Supplied information ::
======

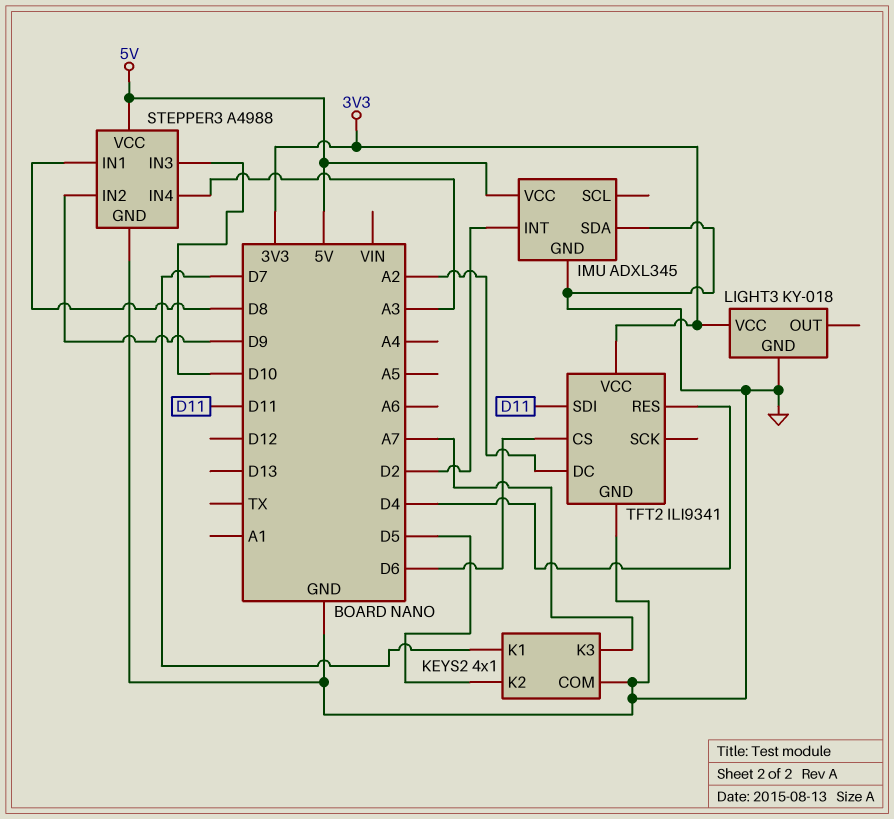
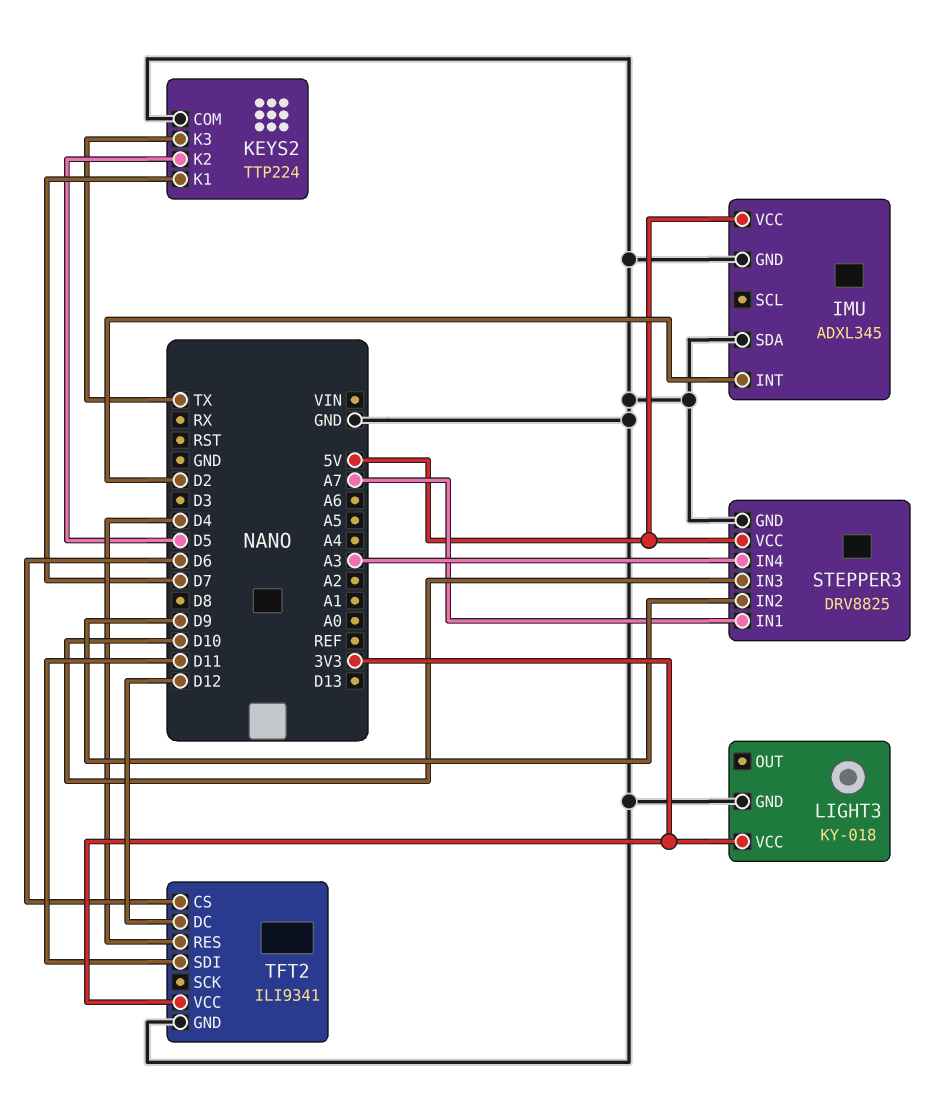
KEYS2: 4x1 -> TTP224
KEYS2 pin K3: A7 -> TX
STEPPER3: A4988 -> DRV8825
STEPPER3 pin IN1: D8 -> A7
TFT2 pin DC: A2 -> D12

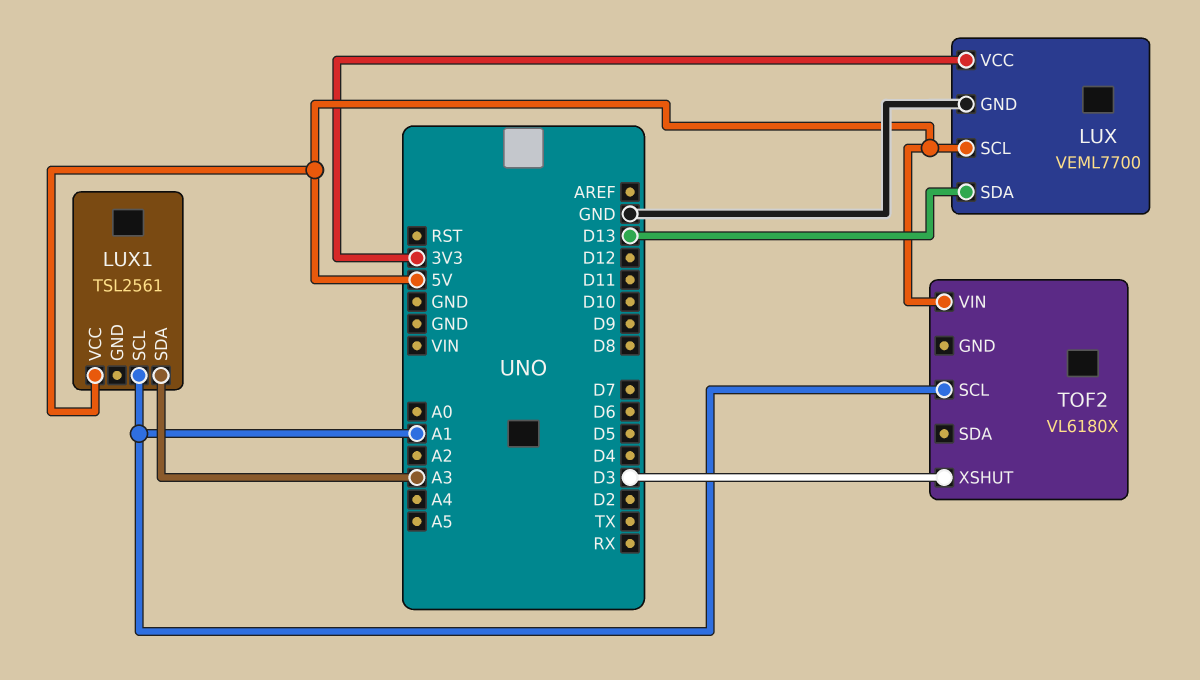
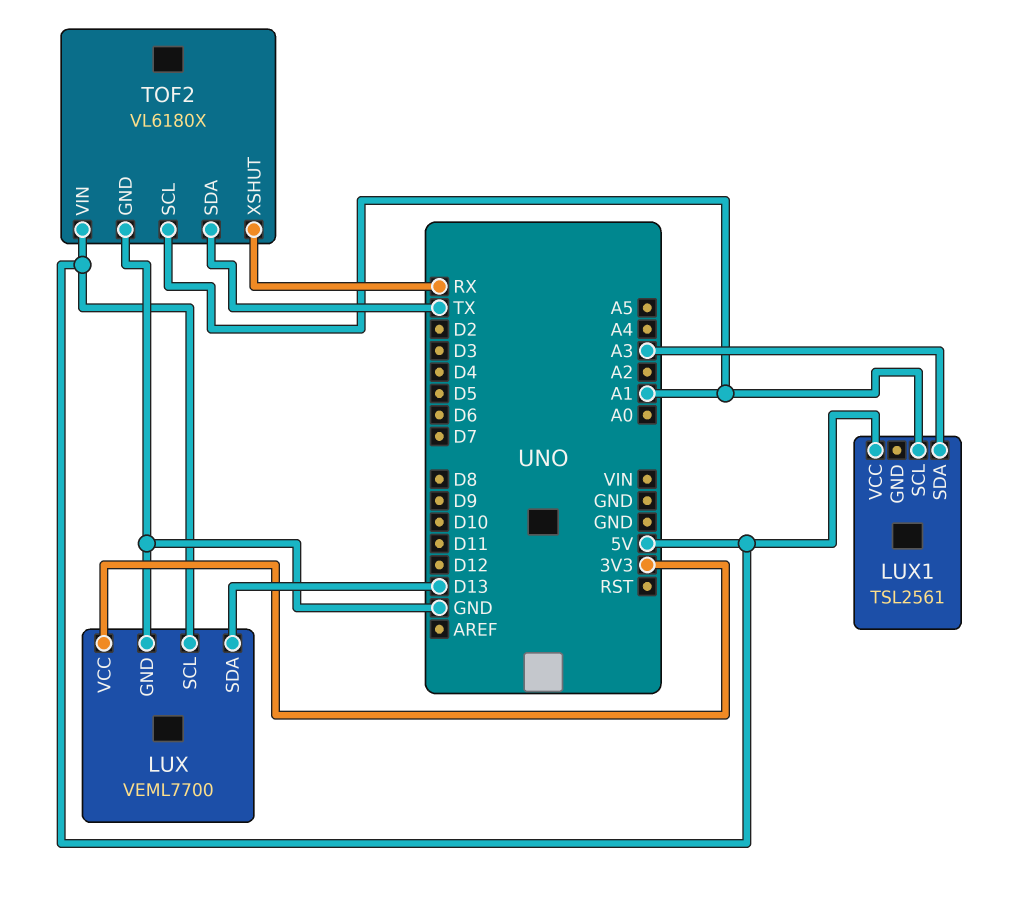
TOF2 pin GND: none -> GND
TOF2 pin SDA: none -> TX
TOF2 pin XSHUT: D3 -> RX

======

Problem requirements :: Every record must be duplicated exactly, except for the pictures, which are left out.

Answer box ::
KEYS2: 4x1 -> TTP224
KEYS2 pin K3: A7 -> TX
STEPPER3: A4988 -> DRV8825
STEPPER3 pin IN1: D8 -> A7
TFT2 pin DC: A2 -> D12

TOF2 pin GND: none -> GND
TOF2 pin SDA: none -> TX
TOF2 pin XSHUT: D3 -> RX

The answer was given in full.